• _Activity_: Range to reproduce from the entries below: the line with "black duck: 10 -> 9", the line with "purple padlock: 5 -> 7", and every line in between. Give them exactly and give nothing else.

[Source data]

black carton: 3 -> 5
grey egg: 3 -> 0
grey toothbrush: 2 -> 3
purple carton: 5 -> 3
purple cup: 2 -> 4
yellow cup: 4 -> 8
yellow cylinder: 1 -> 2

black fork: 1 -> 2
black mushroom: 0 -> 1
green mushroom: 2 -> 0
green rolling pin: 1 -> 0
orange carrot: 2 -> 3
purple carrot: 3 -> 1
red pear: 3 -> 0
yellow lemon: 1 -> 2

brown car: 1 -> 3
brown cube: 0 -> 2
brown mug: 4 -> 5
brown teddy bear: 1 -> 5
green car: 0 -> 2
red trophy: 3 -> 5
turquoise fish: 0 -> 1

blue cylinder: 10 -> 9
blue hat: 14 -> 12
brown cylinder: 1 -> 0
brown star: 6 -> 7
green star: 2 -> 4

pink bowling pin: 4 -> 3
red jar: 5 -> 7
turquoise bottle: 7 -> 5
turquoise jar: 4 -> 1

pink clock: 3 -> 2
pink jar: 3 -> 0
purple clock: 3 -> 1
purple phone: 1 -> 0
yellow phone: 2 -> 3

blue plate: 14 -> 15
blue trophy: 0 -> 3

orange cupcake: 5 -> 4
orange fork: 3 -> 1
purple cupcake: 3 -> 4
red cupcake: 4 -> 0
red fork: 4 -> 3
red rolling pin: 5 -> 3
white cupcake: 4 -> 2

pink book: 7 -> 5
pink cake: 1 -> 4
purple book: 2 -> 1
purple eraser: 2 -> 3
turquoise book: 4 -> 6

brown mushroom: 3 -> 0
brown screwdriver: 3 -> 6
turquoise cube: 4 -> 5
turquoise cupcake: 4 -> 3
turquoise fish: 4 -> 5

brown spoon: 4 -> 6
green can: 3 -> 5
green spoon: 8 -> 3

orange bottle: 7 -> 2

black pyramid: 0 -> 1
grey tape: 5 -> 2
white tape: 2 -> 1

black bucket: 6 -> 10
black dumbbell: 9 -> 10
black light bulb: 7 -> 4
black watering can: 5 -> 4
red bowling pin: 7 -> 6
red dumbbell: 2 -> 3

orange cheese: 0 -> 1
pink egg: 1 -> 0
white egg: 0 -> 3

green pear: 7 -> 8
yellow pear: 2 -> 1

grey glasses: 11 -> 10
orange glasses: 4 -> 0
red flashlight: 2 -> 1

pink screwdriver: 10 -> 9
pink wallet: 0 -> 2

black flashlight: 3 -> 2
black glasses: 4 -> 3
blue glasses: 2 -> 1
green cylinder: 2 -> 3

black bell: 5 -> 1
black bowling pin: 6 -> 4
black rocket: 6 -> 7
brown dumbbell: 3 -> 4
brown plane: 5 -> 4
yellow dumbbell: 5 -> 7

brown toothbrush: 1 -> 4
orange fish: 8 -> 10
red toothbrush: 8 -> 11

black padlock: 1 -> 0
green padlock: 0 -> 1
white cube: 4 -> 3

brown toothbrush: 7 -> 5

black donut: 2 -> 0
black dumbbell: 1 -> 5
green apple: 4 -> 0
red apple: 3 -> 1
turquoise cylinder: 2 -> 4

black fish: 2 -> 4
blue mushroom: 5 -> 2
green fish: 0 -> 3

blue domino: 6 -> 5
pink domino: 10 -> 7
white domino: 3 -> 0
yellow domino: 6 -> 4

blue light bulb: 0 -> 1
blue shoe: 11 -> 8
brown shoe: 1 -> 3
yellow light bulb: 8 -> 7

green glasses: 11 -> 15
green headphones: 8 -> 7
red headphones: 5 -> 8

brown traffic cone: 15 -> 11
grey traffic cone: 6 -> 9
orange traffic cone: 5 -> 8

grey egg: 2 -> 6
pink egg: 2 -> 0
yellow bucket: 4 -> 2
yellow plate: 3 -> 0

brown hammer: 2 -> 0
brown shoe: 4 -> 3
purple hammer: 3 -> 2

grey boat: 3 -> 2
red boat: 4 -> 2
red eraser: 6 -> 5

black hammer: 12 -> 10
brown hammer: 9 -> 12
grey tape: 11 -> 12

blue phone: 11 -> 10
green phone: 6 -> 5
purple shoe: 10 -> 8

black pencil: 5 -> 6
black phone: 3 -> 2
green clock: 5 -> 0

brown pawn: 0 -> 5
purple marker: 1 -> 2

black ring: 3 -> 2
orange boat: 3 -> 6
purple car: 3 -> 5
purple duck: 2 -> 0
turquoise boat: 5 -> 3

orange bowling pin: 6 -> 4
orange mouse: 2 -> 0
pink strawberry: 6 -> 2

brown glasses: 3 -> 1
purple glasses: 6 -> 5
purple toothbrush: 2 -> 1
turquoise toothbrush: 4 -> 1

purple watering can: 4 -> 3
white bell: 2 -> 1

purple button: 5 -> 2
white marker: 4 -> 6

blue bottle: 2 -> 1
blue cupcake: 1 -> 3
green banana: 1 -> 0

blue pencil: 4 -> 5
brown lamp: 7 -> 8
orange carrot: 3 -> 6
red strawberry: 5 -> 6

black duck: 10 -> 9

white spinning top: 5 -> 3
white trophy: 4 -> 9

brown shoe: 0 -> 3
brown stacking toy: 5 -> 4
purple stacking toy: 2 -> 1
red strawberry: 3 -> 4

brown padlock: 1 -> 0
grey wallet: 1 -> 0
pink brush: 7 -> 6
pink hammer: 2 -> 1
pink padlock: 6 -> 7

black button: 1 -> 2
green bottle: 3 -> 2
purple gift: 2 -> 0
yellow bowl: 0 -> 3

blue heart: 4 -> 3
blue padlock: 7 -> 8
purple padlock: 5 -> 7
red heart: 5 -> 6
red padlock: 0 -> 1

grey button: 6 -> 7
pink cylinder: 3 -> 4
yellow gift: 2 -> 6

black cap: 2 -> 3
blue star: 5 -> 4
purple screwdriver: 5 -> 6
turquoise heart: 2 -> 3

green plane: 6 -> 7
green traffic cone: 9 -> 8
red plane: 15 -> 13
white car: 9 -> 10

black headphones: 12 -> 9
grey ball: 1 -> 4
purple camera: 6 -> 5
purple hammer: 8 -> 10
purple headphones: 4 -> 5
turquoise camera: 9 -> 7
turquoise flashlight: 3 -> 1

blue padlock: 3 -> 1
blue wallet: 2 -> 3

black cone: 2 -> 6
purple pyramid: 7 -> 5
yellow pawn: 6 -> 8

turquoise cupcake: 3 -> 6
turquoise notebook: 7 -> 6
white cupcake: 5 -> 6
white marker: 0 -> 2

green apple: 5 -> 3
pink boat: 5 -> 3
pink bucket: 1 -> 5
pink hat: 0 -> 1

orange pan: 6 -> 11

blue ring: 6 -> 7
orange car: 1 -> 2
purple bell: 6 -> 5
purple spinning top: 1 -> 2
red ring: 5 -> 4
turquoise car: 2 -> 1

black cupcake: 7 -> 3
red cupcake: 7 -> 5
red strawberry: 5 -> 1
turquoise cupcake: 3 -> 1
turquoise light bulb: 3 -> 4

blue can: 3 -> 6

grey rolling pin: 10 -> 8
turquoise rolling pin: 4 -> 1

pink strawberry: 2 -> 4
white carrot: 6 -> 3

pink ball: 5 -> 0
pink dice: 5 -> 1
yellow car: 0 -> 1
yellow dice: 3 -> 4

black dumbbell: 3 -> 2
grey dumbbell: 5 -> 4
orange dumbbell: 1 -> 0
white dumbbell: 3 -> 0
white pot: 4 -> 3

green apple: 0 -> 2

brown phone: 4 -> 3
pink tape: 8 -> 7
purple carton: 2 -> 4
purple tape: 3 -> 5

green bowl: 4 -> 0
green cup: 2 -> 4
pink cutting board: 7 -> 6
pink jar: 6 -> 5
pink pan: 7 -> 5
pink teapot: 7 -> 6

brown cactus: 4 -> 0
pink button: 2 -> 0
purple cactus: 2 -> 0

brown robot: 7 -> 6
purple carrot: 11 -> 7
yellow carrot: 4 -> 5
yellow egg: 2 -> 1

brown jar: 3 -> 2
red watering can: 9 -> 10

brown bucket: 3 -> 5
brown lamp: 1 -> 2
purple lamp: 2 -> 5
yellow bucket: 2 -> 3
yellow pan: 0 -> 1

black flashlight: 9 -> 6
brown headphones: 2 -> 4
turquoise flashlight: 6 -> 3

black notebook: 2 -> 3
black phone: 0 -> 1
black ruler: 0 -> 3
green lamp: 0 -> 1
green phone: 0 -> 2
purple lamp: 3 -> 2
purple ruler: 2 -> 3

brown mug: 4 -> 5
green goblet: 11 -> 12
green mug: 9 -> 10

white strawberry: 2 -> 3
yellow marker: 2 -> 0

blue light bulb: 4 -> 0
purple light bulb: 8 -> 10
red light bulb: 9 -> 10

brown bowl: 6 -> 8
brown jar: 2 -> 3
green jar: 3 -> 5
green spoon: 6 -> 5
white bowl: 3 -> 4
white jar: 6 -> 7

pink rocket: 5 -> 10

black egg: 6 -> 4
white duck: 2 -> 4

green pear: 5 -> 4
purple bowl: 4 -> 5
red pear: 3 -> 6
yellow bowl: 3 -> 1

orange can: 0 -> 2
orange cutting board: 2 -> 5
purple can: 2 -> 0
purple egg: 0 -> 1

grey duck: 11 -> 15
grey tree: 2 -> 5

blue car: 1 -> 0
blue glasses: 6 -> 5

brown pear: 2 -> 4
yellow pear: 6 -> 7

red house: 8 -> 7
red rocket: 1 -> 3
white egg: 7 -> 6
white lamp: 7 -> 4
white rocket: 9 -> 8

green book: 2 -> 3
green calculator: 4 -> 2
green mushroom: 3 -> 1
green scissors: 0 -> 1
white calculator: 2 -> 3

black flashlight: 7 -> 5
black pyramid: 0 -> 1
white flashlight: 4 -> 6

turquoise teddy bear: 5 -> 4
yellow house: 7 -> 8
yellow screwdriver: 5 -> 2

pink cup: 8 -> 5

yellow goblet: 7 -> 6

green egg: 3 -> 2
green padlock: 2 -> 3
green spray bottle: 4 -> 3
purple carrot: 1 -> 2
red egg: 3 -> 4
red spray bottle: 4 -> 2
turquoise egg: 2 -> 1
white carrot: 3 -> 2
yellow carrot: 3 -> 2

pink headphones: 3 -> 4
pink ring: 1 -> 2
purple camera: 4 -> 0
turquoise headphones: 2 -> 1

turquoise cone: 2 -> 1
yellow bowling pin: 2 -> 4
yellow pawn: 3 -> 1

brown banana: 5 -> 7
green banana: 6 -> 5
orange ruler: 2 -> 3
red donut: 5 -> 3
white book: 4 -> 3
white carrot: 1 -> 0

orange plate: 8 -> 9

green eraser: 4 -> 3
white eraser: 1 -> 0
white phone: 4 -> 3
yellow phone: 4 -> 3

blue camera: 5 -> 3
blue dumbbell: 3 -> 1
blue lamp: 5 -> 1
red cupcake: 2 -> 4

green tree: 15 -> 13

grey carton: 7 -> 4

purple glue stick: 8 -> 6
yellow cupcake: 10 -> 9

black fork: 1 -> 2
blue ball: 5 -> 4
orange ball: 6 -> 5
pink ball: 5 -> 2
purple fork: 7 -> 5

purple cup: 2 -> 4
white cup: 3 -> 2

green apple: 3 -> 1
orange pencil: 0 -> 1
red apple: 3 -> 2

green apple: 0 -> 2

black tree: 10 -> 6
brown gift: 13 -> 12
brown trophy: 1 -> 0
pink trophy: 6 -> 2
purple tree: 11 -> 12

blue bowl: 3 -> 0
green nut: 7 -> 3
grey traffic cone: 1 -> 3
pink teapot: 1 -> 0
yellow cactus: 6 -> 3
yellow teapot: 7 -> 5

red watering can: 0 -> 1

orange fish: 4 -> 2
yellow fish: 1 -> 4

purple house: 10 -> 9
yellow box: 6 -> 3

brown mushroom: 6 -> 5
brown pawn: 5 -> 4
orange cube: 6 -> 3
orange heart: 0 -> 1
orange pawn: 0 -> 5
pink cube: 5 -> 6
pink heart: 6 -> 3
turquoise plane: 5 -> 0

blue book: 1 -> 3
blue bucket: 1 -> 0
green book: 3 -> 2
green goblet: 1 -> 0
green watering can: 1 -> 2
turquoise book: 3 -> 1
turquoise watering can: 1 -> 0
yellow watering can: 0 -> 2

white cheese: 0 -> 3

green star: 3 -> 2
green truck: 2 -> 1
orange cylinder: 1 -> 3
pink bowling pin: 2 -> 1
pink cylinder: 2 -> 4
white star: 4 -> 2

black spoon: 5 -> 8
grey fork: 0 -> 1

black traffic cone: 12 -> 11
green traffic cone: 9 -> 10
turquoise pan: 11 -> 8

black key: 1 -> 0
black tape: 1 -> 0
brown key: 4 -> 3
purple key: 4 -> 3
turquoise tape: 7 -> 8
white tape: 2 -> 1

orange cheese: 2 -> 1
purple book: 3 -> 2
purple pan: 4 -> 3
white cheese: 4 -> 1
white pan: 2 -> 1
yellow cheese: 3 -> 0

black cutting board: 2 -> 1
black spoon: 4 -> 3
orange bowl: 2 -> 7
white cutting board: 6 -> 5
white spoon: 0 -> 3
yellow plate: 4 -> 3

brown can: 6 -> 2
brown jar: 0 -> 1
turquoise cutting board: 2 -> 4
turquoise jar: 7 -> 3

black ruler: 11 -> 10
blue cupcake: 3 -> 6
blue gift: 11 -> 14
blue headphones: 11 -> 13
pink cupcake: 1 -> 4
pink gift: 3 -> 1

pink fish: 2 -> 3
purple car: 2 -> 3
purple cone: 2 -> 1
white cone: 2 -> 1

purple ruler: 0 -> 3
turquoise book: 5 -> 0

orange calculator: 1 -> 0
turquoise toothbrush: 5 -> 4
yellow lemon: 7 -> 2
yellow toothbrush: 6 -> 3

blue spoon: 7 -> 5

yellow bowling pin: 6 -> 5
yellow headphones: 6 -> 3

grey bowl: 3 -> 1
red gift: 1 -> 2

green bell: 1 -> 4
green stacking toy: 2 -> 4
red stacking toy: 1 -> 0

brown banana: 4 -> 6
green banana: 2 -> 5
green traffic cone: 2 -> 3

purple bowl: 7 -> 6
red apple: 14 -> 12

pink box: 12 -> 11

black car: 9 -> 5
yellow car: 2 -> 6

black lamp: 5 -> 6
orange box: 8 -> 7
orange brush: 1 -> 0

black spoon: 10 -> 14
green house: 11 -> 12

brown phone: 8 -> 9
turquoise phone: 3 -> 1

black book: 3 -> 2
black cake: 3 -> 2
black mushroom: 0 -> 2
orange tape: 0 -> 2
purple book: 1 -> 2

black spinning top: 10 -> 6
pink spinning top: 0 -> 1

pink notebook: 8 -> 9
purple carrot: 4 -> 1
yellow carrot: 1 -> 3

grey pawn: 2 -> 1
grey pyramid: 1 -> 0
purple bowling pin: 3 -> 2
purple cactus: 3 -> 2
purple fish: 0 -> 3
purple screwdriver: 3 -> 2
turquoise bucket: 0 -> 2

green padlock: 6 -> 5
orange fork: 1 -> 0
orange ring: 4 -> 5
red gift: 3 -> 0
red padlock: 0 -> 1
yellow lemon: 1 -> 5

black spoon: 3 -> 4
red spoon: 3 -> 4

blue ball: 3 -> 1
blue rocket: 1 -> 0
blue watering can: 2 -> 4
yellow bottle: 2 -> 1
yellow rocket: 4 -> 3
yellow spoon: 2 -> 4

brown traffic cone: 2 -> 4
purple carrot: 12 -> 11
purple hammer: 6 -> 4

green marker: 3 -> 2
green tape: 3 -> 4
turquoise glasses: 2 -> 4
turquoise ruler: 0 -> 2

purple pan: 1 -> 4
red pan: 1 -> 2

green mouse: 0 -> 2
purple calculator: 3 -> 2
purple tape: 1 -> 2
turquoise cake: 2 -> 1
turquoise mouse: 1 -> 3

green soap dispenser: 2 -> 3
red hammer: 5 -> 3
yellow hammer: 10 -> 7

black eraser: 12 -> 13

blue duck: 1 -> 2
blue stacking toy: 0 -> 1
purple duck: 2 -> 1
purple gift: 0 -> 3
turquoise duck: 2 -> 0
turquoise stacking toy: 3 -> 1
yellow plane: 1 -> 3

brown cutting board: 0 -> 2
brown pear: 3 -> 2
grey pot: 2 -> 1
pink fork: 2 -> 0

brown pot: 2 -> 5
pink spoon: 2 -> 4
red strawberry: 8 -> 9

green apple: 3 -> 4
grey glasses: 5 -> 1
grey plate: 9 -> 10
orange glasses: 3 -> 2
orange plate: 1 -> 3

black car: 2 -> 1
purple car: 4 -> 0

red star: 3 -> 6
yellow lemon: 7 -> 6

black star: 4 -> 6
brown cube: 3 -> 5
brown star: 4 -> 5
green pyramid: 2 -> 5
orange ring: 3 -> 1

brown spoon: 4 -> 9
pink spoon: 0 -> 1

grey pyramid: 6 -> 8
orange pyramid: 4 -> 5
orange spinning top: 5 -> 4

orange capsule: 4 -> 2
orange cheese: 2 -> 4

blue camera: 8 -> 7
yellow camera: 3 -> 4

• _Response_:
black duck: 10 -> 9

white spinning top: 5 -> 3
white trophy: 4 -> 9

brown shoe: 0 -> 3
brown stacking toy: 5 -> 4
purple stacking toy: 2 -> 1
red strawberry: 3 -> 4

brown padlock: 1 -> 0
grey wallet: 1 -> 0
pink brush: 7 -> 6
pink hammer: 2 -> 1
pink padlock: 6 -> 7

black button: 1 -> 2
green bottle: 3 -> 2
purple gift: 2 -> 0
yellow bowl: 0 -> 3

blue heart: 4 -> 3
blue padlock: 7 -> 8
purple padlock: 5 -> 7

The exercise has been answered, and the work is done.